To do: From the entries that follow, gather each line holding the word "Orders".

Excerpted records:
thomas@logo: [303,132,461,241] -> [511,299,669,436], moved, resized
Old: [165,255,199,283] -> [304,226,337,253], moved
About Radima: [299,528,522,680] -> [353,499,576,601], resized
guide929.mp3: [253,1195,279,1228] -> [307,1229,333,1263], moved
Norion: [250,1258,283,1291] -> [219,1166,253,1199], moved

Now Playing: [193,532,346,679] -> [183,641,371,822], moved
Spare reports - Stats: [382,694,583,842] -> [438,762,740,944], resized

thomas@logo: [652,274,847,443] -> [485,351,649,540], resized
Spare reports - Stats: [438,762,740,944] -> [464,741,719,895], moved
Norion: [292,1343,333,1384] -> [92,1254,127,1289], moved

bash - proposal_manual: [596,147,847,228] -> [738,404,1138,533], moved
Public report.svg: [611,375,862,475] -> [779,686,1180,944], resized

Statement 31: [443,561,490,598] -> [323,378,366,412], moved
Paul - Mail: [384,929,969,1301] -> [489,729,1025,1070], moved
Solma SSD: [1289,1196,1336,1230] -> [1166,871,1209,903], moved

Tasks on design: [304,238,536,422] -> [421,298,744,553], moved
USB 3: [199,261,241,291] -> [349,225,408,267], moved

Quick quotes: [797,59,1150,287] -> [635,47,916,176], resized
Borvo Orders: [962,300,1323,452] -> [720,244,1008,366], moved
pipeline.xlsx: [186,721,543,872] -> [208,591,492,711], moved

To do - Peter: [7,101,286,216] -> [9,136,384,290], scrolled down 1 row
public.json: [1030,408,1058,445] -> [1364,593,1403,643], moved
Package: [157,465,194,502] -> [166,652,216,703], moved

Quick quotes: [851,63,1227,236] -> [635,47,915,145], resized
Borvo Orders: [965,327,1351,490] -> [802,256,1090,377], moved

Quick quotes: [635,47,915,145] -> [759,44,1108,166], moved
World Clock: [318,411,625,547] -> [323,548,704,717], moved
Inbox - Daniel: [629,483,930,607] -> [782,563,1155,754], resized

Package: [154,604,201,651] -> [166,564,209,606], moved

Answer to this task:
Borvo Orders: [962,300,1323,452] -> [720,244,1008,366], moved
Borvo Orders: [965,327,1351,490] -> [802,256,1090,377], moved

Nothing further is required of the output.